_YOUR TASK_. Copy out each line containing "screwdriver" from the entries below.

_INPUT DATA_.
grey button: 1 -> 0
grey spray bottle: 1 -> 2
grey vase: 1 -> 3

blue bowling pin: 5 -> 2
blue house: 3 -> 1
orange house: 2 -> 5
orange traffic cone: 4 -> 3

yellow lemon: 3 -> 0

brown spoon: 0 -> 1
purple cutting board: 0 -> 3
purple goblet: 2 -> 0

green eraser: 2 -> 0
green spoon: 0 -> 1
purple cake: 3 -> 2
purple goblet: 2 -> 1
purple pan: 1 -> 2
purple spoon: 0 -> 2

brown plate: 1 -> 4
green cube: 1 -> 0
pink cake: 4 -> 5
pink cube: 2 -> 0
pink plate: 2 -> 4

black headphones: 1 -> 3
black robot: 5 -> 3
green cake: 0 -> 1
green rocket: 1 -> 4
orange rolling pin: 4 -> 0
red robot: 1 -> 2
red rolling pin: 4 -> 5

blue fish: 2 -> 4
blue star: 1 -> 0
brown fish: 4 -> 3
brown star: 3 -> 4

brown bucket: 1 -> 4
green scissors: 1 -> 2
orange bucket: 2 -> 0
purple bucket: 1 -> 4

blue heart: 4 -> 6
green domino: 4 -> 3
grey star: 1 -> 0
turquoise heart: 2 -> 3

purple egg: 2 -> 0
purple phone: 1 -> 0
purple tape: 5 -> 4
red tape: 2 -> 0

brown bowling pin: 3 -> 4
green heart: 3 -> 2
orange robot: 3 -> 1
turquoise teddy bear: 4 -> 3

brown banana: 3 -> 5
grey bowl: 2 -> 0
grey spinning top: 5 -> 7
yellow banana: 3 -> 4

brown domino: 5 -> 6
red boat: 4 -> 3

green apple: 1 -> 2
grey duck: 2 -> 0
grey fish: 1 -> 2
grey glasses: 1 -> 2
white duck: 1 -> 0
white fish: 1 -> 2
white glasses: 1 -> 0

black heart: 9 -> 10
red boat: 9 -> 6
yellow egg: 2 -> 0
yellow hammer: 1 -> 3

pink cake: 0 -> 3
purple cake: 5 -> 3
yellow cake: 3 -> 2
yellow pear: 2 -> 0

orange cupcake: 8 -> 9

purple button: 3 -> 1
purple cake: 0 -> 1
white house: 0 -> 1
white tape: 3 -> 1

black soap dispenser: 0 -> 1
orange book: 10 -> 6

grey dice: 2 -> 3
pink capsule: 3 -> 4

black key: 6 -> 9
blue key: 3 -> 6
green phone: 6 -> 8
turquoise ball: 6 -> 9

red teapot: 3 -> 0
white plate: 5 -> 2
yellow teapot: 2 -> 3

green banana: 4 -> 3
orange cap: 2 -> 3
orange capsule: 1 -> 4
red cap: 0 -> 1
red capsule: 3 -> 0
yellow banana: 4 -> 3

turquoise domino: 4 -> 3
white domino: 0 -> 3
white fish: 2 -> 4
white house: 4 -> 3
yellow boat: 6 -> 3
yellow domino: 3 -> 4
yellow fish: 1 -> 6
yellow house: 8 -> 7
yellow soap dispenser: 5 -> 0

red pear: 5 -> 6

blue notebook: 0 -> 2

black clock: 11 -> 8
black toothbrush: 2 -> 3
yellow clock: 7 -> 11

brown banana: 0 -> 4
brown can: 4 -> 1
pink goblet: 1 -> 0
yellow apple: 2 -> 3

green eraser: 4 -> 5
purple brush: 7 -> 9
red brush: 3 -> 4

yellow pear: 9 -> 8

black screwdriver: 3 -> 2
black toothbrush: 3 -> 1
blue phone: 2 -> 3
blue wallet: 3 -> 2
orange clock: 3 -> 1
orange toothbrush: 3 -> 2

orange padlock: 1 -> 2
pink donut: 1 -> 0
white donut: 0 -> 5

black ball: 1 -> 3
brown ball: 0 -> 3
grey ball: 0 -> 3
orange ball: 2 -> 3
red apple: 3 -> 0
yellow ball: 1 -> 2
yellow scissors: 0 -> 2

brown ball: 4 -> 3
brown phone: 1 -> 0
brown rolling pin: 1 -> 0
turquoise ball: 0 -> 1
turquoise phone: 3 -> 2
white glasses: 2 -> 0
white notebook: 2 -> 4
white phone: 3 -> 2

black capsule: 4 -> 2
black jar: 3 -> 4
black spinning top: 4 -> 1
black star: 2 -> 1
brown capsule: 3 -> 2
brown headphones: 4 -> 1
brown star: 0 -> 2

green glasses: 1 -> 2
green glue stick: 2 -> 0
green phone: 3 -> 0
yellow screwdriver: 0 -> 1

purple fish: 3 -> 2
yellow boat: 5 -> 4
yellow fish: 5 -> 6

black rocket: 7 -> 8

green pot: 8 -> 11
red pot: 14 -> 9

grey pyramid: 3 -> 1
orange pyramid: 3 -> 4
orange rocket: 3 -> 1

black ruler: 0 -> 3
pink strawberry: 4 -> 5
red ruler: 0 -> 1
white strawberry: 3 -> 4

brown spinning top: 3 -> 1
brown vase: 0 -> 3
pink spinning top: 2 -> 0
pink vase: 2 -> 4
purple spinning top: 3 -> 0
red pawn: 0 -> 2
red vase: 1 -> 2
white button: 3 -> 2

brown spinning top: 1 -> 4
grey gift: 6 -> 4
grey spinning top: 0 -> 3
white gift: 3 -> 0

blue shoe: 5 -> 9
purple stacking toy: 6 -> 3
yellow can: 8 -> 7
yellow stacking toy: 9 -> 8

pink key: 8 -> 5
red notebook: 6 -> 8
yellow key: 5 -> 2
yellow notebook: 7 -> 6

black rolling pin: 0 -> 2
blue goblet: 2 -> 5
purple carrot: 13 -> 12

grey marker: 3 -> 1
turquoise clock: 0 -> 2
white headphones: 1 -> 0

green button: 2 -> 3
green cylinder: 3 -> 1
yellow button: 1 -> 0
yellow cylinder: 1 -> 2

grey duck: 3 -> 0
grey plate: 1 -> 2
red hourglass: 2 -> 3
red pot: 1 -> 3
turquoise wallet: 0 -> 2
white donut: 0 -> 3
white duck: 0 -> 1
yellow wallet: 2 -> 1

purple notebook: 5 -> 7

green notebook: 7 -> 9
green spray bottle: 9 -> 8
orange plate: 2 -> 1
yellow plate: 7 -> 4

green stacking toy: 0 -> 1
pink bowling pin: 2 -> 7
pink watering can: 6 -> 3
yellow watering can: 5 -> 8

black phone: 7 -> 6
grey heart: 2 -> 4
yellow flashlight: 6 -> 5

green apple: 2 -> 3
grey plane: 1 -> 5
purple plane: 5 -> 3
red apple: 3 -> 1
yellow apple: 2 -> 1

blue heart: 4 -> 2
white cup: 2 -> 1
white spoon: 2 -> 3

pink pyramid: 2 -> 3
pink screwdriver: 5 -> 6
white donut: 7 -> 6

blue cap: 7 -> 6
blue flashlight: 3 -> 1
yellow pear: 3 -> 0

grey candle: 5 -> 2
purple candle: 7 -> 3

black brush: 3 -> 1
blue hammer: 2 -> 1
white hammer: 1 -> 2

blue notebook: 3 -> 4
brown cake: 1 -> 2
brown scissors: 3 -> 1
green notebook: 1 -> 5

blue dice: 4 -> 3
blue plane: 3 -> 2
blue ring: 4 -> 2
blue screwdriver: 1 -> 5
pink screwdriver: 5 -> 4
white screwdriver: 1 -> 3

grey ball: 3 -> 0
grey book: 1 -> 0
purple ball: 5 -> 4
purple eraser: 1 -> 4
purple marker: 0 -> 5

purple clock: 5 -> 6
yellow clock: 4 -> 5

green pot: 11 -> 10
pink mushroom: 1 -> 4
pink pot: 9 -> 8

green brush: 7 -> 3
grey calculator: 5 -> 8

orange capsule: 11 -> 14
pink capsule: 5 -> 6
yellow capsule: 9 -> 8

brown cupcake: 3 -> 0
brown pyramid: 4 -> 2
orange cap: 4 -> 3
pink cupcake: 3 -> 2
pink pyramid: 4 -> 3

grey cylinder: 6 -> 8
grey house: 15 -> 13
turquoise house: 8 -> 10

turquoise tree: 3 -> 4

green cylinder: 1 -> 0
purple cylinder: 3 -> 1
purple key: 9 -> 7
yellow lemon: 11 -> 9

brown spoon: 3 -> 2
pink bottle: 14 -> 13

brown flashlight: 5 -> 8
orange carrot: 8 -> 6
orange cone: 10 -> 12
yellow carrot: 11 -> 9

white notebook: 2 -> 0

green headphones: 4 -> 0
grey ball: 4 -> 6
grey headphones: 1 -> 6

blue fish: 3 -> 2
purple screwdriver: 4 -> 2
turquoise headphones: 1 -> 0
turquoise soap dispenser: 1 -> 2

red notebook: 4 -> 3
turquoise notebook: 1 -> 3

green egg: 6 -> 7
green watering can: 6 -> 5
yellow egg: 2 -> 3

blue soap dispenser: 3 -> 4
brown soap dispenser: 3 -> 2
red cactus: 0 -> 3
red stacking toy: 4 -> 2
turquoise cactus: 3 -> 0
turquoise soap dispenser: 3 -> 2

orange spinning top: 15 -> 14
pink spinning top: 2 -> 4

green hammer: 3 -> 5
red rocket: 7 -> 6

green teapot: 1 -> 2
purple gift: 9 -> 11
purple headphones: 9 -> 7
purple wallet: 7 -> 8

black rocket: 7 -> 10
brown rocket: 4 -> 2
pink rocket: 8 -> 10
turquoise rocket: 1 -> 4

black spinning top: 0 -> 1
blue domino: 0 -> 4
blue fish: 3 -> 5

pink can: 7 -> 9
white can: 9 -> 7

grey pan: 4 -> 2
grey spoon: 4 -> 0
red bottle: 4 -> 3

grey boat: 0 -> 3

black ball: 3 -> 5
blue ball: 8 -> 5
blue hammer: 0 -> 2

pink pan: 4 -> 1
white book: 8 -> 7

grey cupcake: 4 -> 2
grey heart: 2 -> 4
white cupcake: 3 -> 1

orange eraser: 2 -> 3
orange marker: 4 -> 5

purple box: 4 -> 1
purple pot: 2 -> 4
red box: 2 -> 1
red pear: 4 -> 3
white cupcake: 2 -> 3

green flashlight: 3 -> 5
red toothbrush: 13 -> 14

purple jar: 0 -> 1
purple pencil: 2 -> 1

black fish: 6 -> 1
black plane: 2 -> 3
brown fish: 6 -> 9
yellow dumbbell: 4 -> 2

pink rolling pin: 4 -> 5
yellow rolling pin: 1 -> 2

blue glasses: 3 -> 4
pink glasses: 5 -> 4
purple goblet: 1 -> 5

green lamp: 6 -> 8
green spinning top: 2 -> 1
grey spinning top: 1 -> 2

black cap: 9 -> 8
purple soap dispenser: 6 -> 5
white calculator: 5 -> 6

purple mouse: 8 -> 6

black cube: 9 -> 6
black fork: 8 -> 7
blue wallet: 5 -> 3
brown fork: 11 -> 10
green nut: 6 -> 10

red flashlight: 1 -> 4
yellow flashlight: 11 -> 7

_RESULT BELOW_.
black screwdriver: 3 -> 2
yellow screwdriver: 0 -> 1
pink screwdriver: 5 -> 6
blue screwdriver: 1 -> 5
pink screwdriver: 5 -> 4
white screwdriver: 1 -> 3
purple screwdriver: 4 -> 2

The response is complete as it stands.